======== Excerpted records

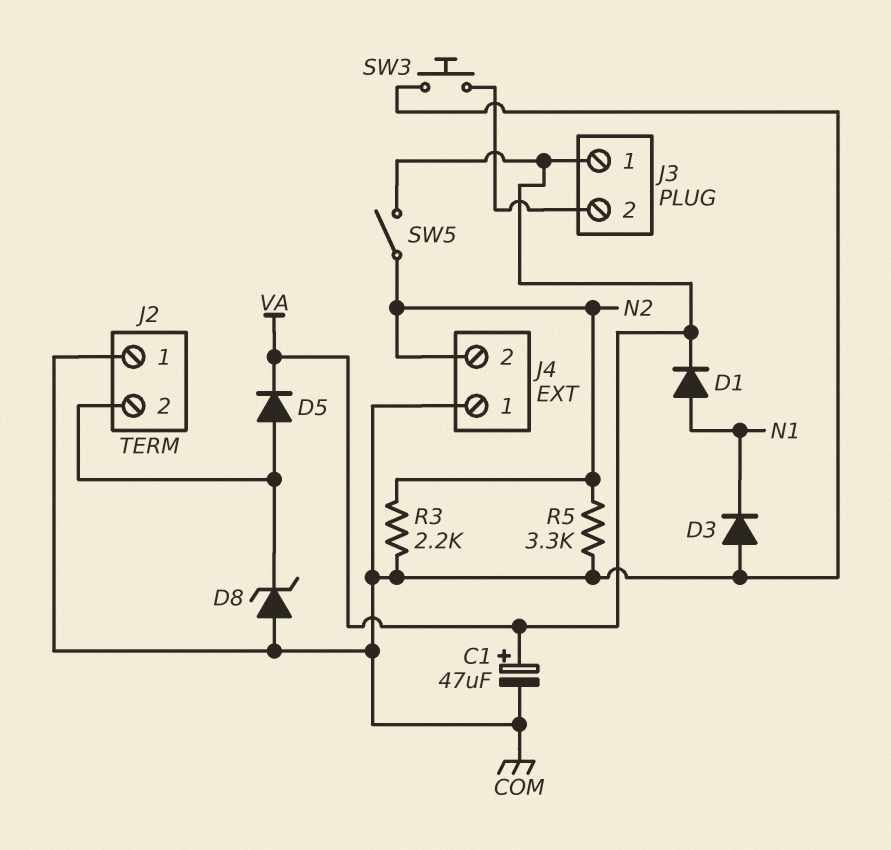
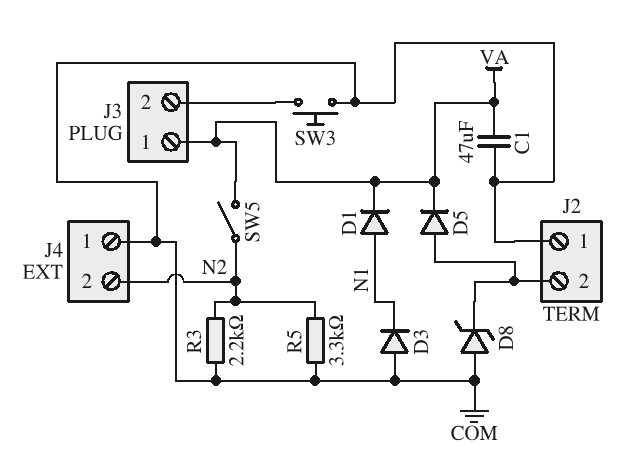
C1: 47uF (plus VA, minus COM) -> 47uF (COM, VA)

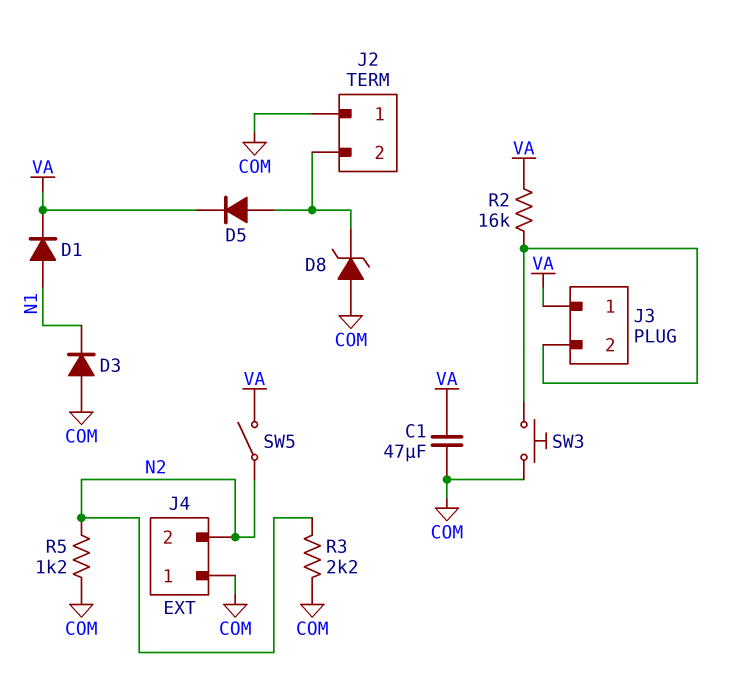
R2: none -> 16k (J3/2, VA)
R5: 3.3k (COM, N2) -> 1.2k (COM, N2)

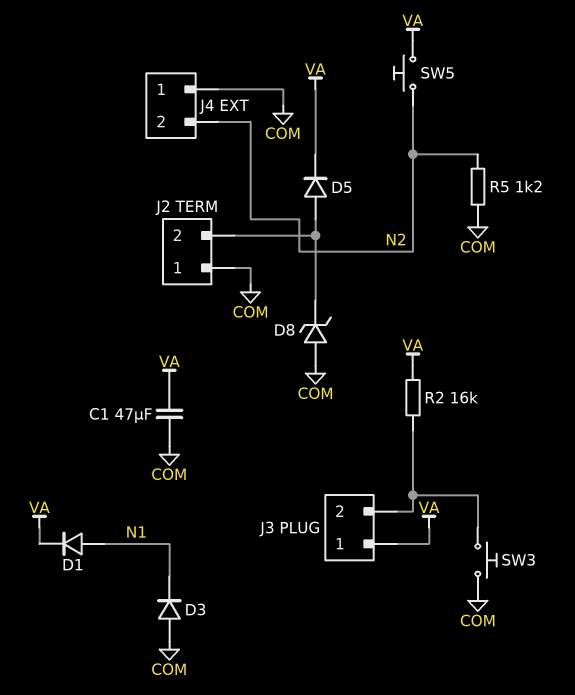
R3: 2.2k (COM, N2) -> none
SW5: switch (N2, VA) -> button (N2, VA)

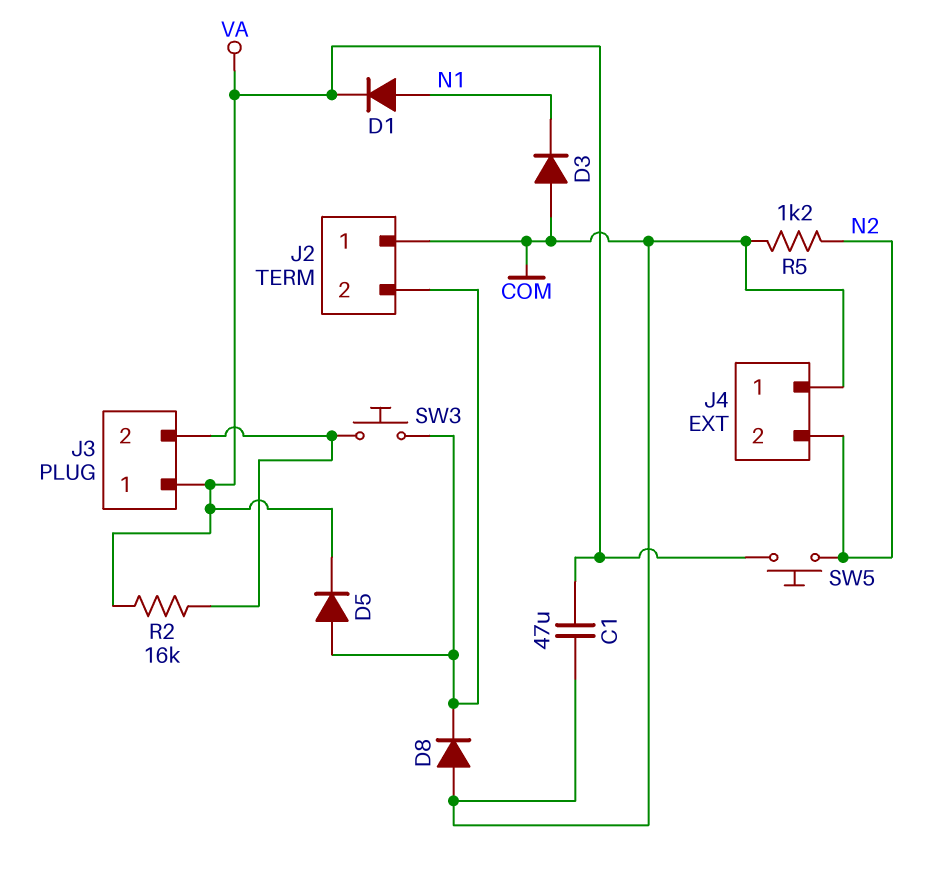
D8: zener (A COM, K J2/2) -> diode (A COM, K J2/2)
SW3: button (COM, J3/2) -> button (J2/2, J3/2)

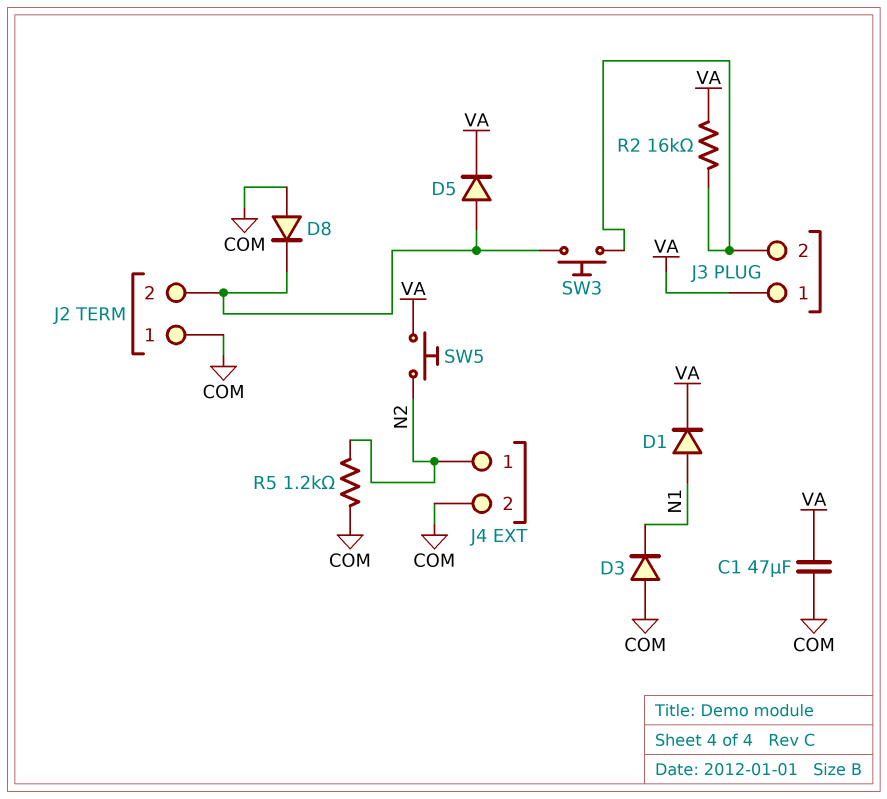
J4 pin 1: COM -> N2
J4 pin 2: N2 -> COM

================

Task goal: Which lines of the records above contain the word "button"? Show each of them.

Written response:
SW5: switch (N2, VA) -> button (N2, VA)
SW3: button (COM, J3/2) -> button (J2/2, J3/2)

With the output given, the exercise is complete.